(Dataset items)
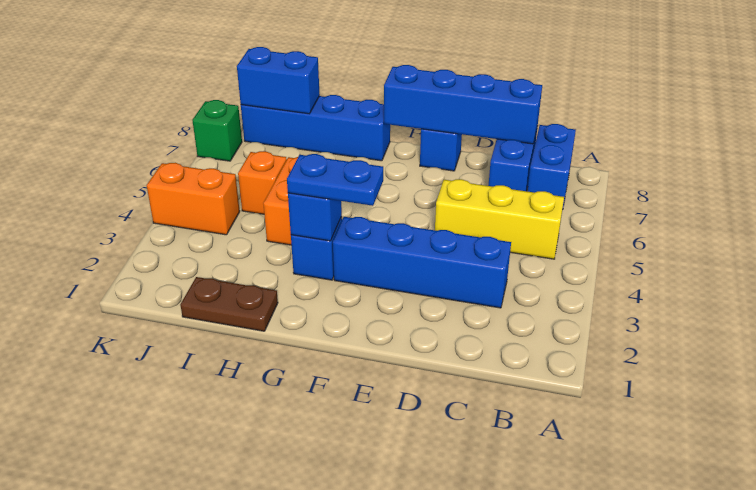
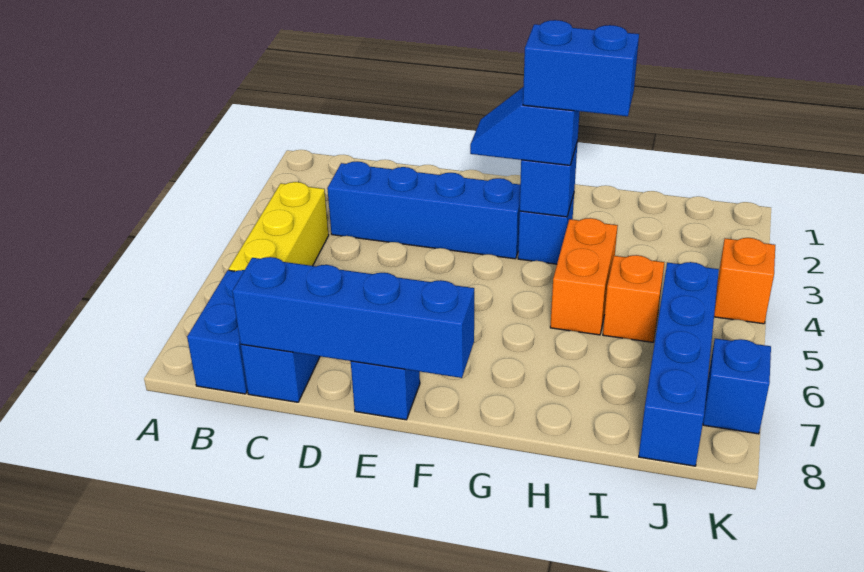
yellow brick B5:D5 level 1 -> yellow brick B4:B6 level 1
blue plate F3:G3 level 3 -> blue slope F3:G3 level 3 top G
blue brick G8:J8 level 1 -> blue brick J5:J8 level 1
brown plate H1:I1 level 1 -> none
blue brick I8:J8 level 2 -> blue brick G3:H3 level 4
orange brick J4:K4 level 1 -> orange brick K4 level 1
green brick K7 level 1 -> blue brick K7 level 1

§ **WHAT YOU WILL DO**: Retype each entry precisely. Skip images entirely.

§ **ANSWER SECTION**:
yellow brick B5:D5 level 1 -> yellow brick B4:B6 level 1
blue plate F3:G3 level 3 -> blue slope F3:G3 level 3 top G
blue brick G8:J8 level 1 -> blue brick J5:J8 level 1
brown plate H1:I1 level 1 -> none
blue brick I8:J8 level 2 -> blue brick G3:H3 level 4
orange brick J4:K4 level 1 -> orange brick K4 level 1
green brick K7 level 1 -> blue brick K7 level 1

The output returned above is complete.